··· Material provided ···

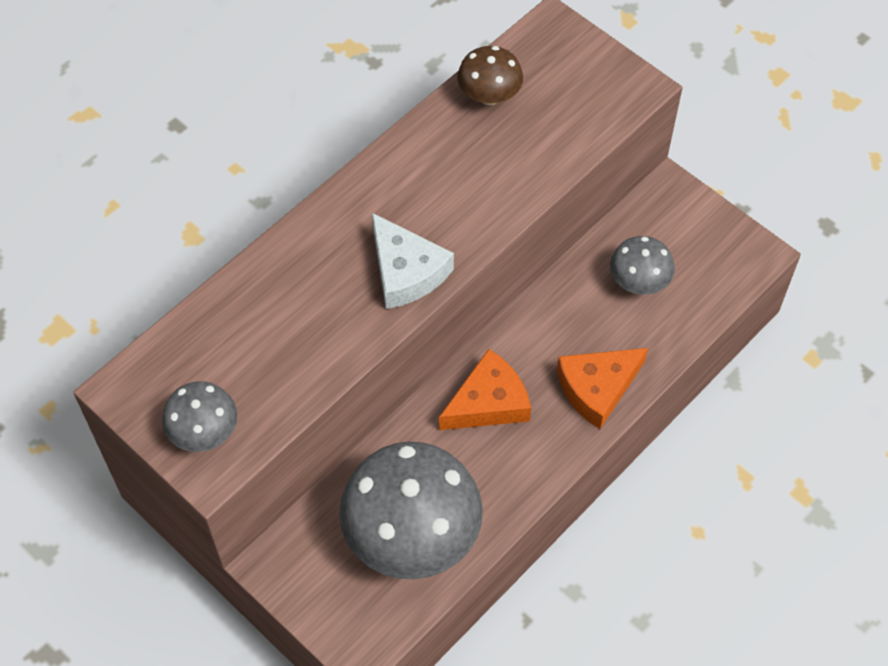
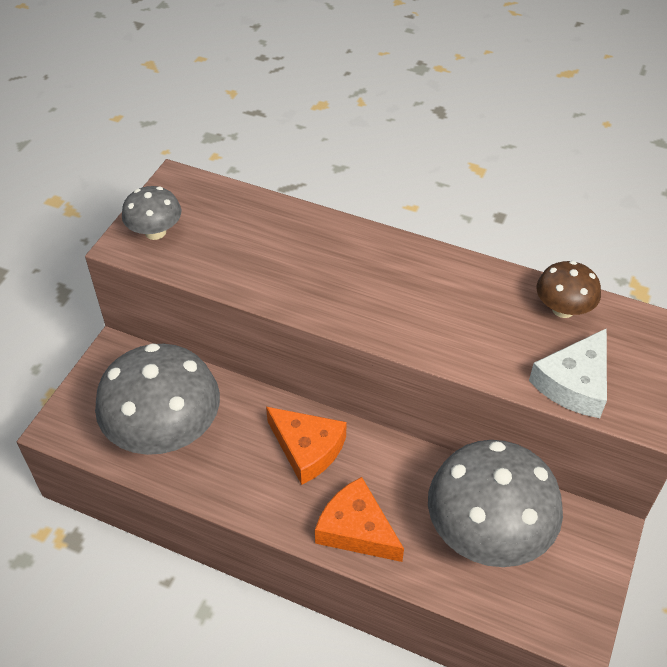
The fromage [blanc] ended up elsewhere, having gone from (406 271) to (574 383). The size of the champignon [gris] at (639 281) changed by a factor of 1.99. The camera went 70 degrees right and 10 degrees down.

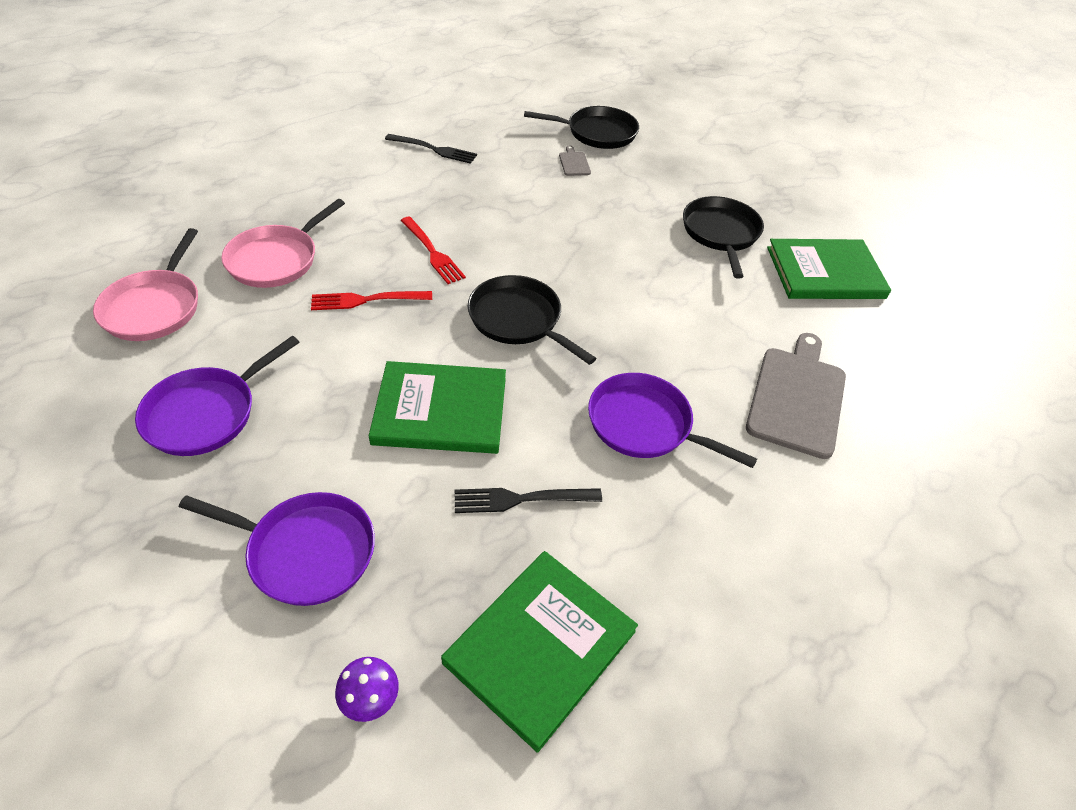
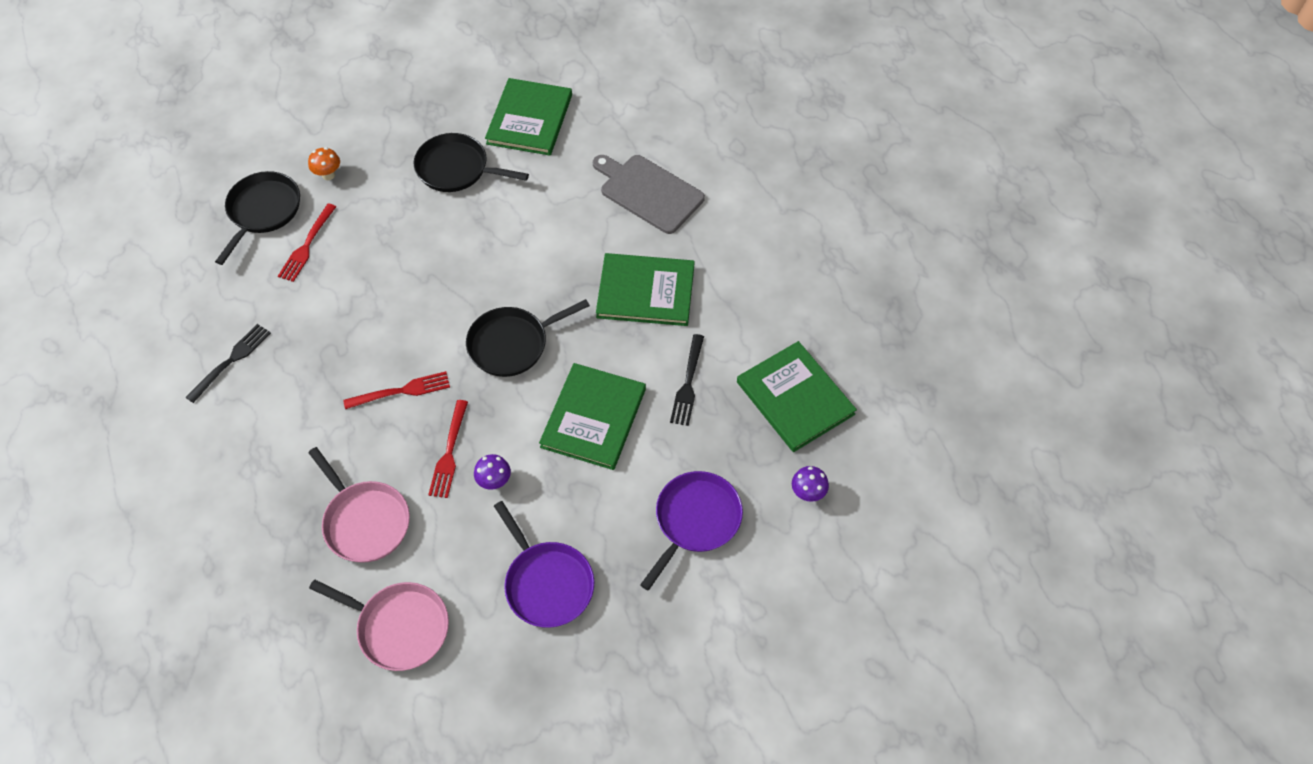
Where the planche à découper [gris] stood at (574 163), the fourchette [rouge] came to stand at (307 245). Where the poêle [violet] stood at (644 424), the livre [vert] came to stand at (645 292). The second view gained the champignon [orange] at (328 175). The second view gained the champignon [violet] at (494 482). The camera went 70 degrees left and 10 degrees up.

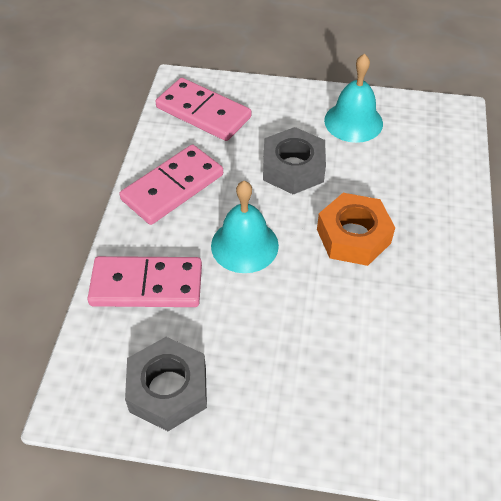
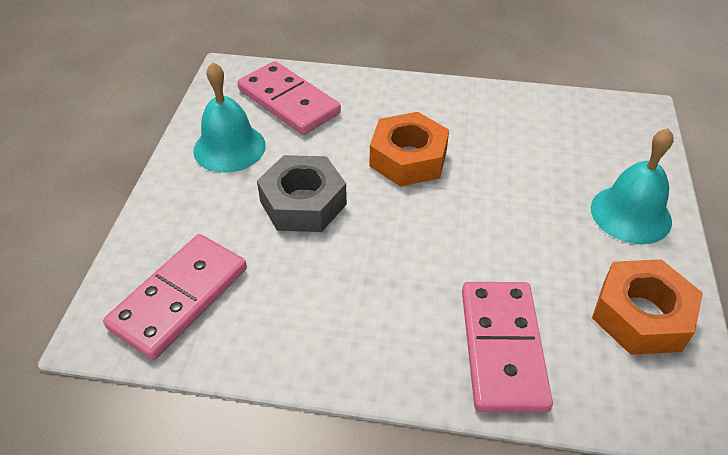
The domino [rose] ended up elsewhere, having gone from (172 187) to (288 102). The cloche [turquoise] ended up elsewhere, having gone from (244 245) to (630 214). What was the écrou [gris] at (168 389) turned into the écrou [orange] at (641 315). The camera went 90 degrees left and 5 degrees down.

···

What is expected
Once the pictures are set aside, please reproduce the remaining material word for word.

Response to the task
The fromage [blanc] ended up elsewhere, having gone from (406 271) to (574 383). The size of the champignon [gris] at (639 281) changed by a factor of 1.99. The camera went 70 degrees right and 10 degrees down.

Where the planche à découper [gris] stood at (574 163), the fourchette [rouge] came to stand at (307 245). Where the poêle [violet] stood at (644 424), the livre [vert] came to stand at (645 292). The second view gained the champignon [orange] at (328 175). The second view gained the champignon [violet] at (494 482). The camera went 70 degrees left and 10 degrees up.

The domino [rose] ended up elsewhere, having gone from (172 187) to (288 102). The cloche [turquoise] ended up elsewhere, having gone from (244 245) to (630 214). What was the écrou [gris] at (168 389) turned into the écrou [orange] at (641 315). The camera went 90 degrees left and 5 degrees down.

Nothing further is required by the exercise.